Start of Provided entries
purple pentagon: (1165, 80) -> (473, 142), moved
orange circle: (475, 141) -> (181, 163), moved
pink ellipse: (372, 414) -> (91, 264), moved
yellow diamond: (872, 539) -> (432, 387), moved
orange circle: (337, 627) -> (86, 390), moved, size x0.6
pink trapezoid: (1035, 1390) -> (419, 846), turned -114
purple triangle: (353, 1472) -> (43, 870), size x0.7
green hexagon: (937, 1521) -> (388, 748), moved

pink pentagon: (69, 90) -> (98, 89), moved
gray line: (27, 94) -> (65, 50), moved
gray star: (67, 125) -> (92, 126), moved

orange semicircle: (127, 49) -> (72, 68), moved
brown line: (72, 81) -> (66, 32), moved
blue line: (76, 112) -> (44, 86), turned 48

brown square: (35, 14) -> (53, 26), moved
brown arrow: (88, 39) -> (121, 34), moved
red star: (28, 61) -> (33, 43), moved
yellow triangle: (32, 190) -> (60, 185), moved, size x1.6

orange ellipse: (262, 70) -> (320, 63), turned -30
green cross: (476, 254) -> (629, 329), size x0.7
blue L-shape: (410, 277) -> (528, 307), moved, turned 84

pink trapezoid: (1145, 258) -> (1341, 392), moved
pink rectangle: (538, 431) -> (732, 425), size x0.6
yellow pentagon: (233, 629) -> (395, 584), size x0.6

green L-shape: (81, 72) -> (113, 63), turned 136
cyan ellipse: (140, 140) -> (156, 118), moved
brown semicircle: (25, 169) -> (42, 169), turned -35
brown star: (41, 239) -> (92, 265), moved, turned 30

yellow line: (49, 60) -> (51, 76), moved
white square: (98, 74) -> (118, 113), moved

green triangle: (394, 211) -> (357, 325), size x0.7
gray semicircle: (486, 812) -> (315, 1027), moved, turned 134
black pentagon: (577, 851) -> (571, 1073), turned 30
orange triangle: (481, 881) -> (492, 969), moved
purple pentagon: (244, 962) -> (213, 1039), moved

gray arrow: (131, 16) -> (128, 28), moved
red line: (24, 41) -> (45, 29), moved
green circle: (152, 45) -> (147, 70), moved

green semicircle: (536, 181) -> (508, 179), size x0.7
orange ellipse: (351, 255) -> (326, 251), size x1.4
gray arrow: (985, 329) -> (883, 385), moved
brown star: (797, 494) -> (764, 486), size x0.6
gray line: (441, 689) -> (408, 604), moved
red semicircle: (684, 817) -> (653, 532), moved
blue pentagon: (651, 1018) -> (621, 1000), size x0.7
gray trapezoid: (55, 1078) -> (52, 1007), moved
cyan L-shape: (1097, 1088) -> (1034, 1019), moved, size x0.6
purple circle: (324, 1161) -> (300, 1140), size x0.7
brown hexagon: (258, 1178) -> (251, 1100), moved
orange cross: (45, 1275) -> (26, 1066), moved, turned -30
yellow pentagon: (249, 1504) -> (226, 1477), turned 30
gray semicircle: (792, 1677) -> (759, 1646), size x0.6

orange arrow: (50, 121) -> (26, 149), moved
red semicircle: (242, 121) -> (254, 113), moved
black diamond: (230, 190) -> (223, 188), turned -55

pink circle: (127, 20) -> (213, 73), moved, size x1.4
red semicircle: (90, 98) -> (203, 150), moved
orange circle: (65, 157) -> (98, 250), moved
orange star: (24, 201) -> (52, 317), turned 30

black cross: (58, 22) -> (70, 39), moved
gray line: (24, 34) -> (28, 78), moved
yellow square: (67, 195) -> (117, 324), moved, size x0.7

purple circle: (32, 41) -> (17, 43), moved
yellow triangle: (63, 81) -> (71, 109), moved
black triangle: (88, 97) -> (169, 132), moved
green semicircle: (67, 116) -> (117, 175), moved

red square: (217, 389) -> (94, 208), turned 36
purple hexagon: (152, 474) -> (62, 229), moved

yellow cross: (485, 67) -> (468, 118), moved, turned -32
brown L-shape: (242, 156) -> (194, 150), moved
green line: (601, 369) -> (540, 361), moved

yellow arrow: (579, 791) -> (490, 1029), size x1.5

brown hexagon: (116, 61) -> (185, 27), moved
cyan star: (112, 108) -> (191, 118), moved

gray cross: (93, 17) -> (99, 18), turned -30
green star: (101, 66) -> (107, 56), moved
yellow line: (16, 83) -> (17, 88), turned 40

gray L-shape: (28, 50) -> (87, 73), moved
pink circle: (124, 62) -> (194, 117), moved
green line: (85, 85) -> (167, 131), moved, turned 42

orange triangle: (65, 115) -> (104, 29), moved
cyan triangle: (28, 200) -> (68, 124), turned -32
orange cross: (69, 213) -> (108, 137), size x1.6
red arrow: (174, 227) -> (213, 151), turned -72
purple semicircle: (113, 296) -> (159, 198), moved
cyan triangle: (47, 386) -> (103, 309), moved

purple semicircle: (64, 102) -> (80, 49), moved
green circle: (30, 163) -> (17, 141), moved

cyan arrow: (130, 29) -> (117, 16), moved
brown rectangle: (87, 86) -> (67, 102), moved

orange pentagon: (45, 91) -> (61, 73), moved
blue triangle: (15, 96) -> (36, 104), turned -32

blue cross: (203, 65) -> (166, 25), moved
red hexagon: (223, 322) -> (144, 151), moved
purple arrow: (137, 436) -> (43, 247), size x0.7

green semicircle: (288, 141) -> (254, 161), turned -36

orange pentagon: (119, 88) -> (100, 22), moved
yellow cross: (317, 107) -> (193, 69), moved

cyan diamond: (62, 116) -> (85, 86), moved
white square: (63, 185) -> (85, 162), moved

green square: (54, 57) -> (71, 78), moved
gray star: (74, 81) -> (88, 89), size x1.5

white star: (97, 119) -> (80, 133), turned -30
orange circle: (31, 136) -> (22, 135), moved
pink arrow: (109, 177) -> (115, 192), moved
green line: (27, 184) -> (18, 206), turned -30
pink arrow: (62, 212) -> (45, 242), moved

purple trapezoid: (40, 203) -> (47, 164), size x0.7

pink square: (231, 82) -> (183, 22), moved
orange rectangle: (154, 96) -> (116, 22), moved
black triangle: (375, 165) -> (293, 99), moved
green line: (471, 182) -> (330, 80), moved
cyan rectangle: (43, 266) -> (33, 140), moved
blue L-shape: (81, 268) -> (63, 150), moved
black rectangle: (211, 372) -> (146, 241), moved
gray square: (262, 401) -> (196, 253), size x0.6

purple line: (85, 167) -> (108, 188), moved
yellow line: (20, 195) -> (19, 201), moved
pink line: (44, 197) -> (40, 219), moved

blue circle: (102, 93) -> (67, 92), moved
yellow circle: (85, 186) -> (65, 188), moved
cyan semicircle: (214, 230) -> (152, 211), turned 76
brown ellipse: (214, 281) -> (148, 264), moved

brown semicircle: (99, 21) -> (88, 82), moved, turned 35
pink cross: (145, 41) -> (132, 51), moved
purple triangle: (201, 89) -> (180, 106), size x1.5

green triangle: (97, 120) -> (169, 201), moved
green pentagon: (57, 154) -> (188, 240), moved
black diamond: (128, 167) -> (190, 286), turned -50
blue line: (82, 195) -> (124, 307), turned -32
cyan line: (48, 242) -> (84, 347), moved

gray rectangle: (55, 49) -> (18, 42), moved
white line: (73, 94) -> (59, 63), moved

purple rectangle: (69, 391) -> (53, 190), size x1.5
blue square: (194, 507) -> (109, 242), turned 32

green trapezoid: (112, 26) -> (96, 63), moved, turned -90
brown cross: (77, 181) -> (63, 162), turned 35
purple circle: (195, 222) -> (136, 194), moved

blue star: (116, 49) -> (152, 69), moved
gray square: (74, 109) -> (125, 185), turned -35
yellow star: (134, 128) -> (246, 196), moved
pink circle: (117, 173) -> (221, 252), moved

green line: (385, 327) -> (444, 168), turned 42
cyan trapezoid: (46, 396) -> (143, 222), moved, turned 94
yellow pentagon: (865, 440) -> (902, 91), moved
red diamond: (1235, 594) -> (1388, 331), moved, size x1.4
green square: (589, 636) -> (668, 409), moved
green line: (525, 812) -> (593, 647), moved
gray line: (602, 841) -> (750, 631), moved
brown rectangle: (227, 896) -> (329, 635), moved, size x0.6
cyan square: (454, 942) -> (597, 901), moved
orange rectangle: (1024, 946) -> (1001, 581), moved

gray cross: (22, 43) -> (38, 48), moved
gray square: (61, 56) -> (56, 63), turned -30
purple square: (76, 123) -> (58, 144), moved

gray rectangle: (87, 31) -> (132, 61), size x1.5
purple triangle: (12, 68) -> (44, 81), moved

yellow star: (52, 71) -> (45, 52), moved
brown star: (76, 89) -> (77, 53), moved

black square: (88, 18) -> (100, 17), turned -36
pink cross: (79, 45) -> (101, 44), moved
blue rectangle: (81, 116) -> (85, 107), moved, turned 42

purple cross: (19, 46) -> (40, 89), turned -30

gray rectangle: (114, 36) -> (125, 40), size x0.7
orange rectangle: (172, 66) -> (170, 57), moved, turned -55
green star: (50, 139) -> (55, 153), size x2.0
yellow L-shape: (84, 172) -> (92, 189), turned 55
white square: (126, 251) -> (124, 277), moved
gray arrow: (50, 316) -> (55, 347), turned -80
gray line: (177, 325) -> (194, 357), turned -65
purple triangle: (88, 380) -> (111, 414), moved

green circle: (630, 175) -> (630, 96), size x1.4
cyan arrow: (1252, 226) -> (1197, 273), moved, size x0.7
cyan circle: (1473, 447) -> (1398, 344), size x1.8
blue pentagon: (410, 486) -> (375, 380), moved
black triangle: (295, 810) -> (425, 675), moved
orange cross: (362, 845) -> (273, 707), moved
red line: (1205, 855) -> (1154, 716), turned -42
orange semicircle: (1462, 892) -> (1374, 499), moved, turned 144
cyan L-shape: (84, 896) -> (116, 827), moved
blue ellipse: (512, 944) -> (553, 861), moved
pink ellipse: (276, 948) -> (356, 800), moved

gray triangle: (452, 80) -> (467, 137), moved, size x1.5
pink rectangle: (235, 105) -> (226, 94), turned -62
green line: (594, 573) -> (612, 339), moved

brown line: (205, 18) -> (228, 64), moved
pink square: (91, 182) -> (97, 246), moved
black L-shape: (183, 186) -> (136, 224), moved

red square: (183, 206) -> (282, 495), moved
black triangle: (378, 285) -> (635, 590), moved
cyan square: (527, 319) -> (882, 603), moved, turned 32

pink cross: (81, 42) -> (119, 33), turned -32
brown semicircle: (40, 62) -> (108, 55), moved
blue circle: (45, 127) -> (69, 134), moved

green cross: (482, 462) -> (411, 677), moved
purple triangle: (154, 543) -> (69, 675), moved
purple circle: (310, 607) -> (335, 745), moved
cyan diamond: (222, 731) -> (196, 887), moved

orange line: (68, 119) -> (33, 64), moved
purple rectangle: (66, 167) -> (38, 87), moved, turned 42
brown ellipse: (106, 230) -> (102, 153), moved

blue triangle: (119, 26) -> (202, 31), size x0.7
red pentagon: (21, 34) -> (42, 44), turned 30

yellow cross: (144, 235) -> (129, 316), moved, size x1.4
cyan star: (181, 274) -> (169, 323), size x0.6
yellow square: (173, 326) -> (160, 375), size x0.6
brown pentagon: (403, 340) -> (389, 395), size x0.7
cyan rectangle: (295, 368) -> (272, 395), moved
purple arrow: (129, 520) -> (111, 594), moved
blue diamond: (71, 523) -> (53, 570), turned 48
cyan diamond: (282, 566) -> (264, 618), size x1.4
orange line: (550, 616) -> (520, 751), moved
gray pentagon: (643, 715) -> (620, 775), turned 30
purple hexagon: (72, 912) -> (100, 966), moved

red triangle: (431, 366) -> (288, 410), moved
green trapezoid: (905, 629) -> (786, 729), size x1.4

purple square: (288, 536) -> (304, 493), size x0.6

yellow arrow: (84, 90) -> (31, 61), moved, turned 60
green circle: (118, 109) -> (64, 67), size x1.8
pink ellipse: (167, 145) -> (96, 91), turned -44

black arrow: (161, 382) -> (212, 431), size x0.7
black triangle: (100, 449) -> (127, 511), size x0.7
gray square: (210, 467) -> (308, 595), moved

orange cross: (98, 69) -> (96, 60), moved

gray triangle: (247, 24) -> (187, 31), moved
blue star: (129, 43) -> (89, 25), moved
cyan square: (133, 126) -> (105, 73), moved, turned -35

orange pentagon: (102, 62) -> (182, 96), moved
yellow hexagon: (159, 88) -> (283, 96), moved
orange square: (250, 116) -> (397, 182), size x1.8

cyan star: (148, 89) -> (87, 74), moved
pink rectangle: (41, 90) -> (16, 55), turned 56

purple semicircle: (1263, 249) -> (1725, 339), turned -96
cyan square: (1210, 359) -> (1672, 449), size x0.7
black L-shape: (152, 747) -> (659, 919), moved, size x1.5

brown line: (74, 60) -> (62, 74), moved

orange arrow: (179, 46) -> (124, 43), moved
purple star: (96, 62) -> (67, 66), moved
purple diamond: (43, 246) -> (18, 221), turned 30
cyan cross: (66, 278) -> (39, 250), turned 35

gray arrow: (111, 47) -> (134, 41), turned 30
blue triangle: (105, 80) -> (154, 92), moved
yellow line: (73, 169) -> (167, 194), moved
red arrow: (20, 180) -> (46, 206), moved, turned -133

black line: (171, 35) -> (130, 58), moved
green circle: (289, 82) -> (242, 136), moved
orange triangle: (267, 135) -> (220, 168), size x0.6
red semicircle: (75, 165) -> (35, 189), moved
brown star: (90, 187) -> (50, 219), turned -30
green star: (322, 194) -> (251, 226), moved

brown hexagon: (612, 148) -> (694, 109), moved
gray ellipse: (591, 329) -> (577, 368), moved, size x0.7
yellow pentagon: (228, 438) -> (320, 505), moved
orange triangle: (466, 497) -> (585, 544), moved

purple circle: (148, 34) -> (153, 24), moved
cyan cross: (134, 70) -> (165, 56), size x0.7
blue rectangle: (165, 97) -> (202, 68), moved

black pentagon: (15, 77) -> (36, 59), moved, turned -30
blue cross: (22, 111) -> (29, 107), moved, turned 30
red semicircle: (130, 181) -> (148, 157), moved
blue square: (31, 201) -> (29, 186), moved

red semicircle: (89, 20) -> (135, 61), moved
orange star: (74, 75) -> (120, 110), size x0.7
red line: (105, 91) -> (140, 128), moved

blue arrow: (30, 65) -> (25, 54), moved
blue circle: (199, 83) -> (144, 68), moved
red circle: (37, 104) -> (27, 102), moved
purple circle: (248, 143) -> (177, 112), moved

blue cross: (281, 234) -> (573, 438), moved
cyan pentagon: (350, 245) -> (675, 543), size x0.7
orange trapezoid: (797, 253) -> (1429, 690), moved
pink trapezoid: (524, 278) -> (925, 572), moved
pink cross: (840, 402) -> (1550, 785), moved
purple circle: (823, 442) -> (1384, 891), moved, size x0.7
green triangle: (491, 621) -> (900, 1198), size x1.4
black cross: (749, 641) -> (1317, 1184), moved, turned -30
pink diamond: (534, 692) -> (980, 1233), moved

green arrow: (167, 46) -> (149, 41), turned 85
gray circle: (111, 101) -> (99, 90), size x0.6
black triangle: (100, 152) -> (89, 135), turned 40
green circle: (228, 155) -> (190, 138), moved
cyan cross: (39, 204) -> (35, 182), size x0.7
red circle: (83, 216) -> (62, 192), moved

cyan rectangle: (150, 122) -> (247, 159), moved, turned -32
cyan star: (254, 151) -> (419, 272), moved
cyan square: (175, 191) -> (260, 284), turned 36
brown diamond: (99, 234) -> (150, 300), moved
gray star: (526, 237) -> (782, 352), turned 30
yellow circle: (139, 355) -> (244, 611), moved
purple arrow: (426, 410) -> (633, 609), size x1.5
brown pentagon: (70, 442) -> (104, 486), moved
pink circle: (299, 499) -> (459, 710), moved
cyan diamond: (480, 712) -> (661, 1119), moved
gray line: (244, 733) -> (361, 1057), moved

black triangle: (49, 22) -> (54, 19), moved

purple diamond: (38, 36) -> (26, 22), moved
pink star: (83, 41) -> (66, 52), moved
End of Provided entries
## Requirement
Would you show every line in the data above that contains the string "white"?

## Solution for this task
white square: (98, 74) -> (118, 113), moved
white square: (63, 185) -> (85, 162), moved
white star: (97, 119) -> (80, 133), turned -30
white line: (73, 94) -> (59, 63), moved
white square: (126, 251) -> (124, 277), moved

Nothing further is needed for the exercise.